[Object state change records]

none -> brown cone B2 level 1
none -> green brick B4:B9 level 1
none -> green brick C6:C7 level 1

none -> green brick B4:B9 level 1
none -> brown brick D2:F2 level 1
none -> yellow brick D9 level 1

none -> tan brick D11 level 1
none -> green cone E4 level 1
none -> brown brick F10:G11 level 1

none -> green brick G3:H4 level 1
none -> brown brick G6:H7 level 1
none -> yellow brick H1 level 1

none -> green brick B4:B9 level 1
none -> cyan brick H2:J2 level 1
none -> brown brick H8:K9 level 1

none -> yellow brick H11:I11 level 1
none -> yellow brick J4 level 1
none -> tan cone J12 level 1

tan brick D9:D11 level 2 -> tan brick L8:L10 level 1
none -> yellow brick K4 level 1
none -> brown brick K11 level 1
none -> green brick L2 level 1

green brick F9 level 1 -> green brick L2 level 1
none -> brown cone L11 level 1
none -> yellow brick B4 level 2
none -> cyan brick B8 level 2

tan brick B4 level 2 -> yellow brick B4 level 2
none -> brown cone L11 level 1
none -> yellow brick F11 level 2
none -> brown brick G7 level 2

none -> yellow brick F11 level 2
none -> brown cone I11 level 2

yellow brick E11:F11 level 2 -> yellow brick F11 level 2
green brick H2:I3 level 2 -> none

▶ _Work required_:
Answer with a single number: how many lines in the data above have the string "yellow" in them?

▶ _Result_:
10